**What needs to be done:** A verbatim reproduction of the lines below, from the line containing "R9: 6.8k (DAC, VC) -> none" through the line containing "V2: AC 120V", both ends included, is the whole required output.

**Source data:**
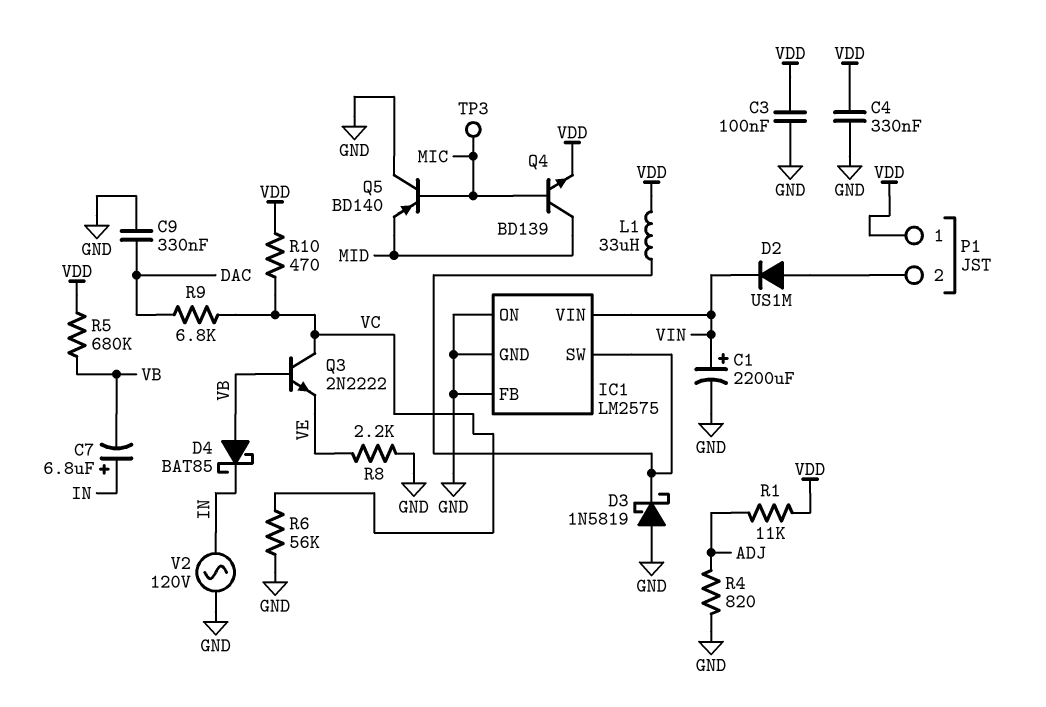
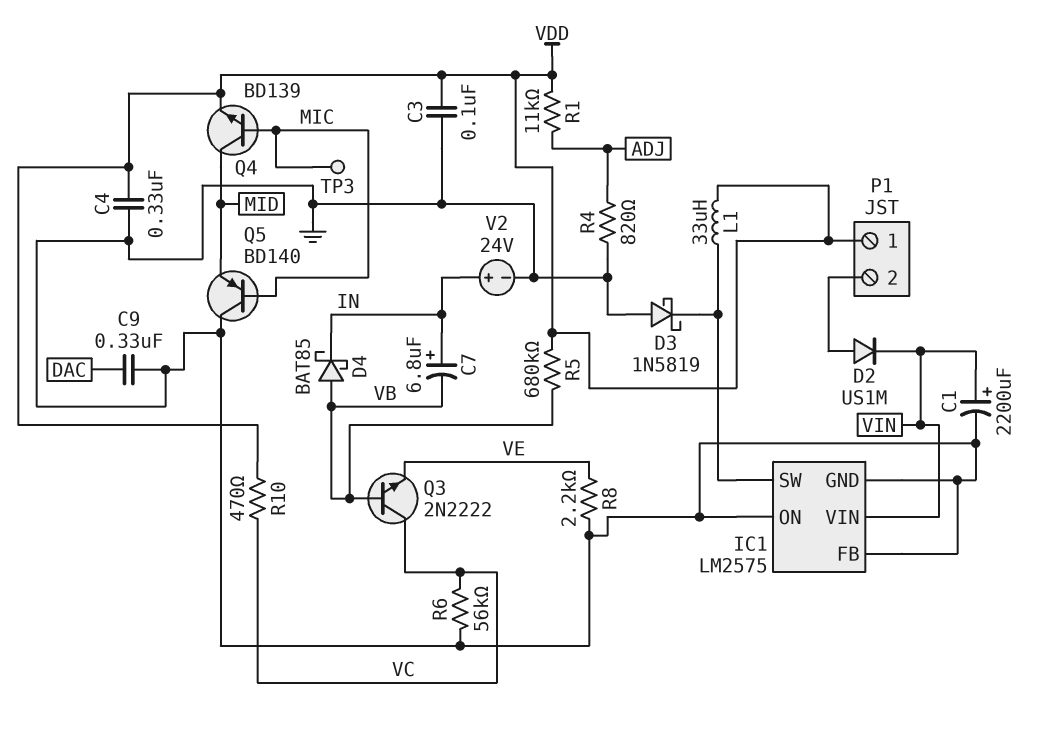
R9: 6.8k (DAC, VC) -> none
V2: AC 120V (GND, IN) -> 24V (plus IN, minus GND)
* * *
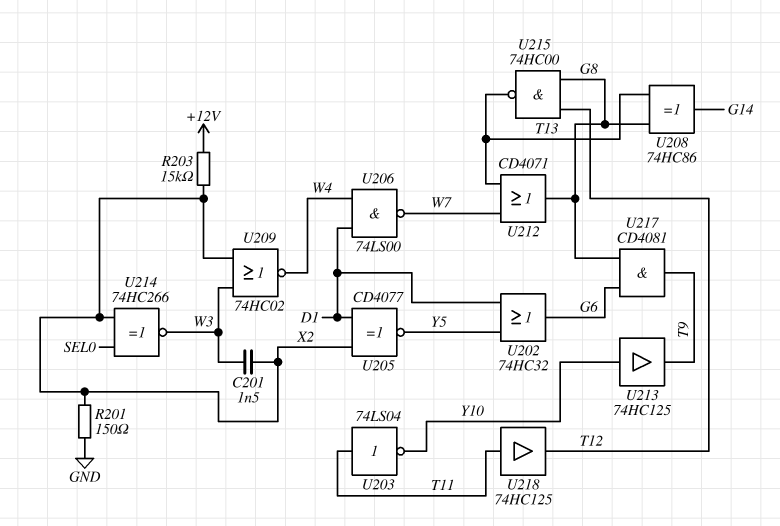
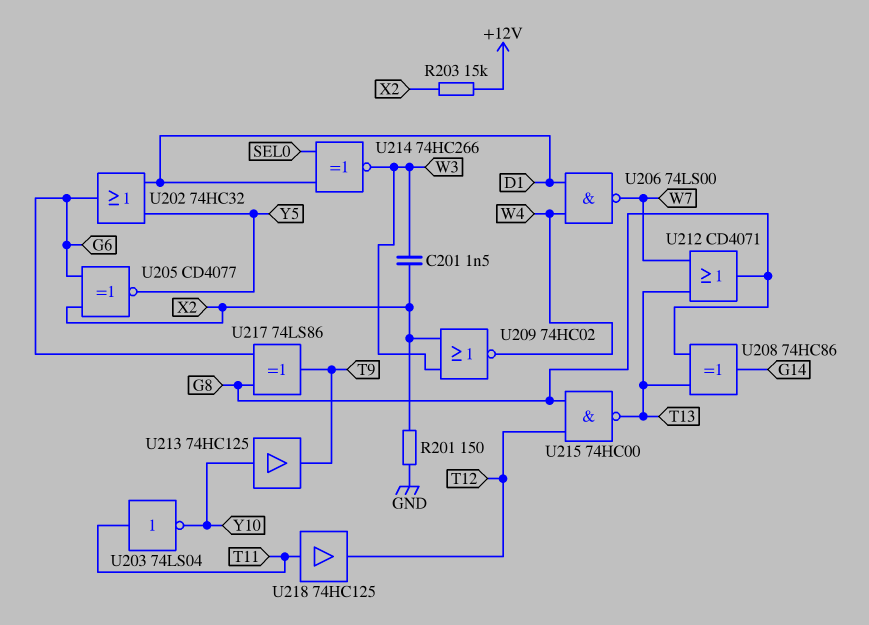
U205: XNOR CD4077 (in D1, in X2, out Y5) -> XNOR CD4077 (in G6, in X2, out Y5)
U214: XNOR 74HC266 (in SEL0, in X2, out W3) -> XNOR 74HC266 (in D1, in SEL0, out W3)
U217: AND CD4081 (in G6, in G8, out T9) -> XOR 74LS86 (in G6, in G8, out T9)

**Result of this task:**
R9: 6.8k (DAC, VC) -> none
V2: AC 120V (GND, IN) -> 24V (plus IN, minus GND)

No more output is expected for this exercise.